Task details =
In how many lines of the entries below does "gris" appear? Give only the number.
::::
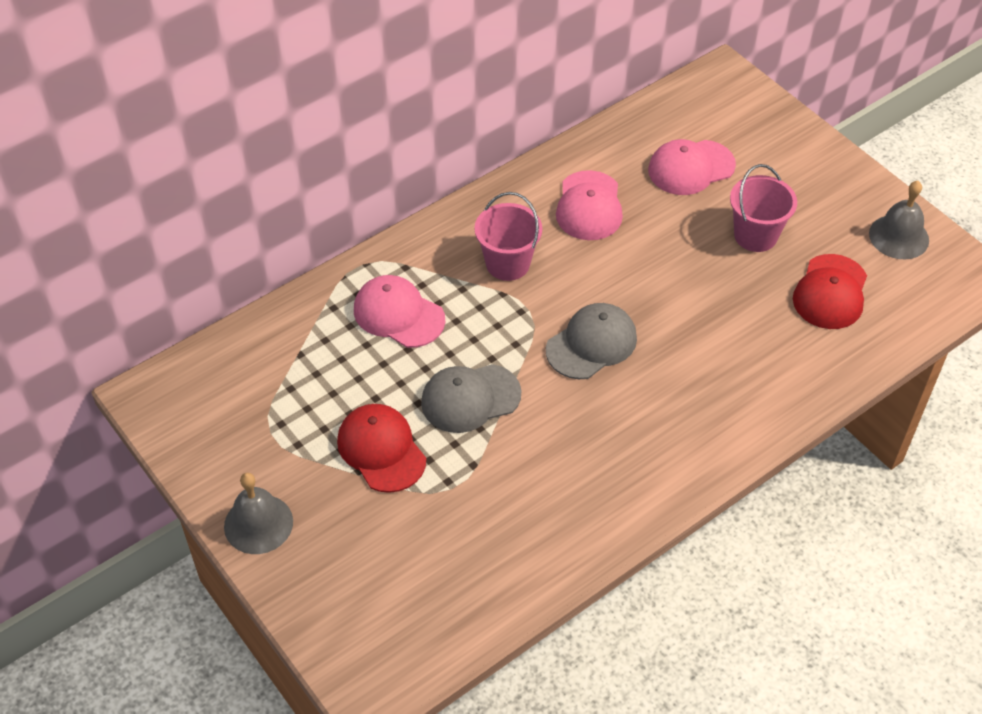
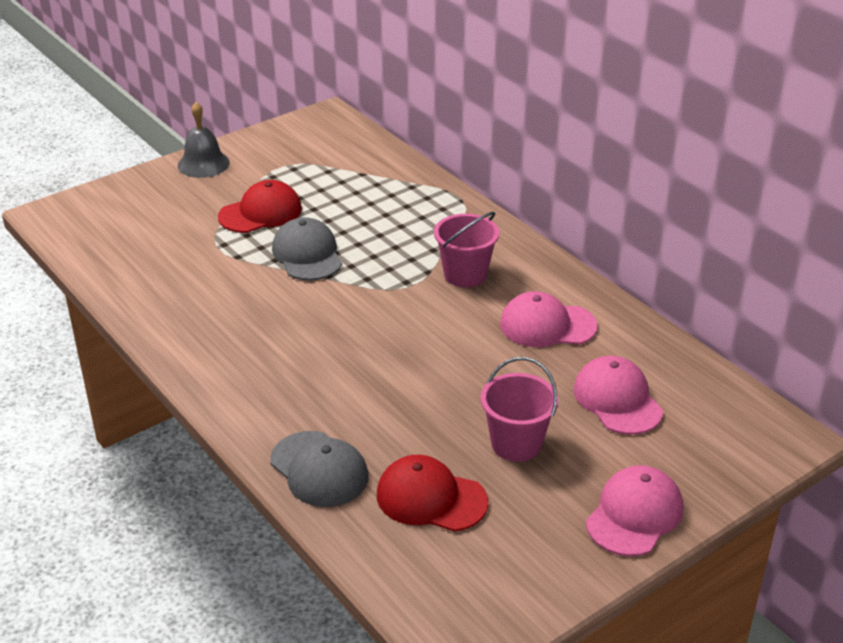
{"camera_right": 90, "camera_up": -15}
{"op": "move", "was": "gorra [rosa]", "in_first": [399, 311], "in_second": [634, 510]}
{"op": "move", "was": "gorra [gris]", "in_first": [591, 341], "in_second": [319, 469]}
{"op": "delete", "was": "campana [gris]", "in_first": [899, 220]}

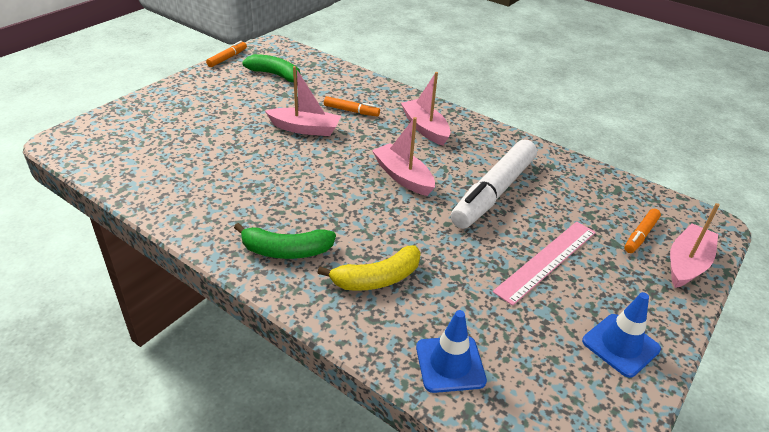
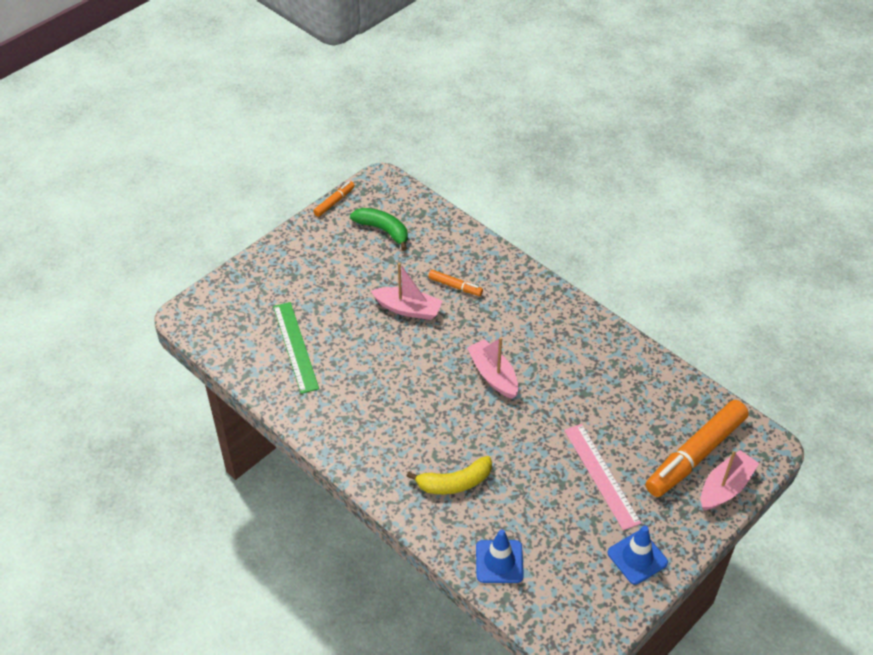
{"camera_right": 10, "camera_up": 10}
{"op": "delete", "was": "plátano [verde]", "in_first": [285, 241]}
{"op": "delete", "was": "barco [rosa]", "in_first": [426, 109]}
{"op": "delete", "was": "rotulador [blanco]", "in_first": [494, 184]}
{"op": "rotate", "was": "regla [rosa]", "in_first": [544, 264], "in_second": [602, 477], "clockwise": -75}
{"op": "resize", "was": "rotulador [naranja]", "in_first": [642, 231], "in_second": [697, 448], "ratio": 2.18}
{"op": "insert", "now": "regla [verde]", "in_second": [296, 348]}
::::
Answer box =
2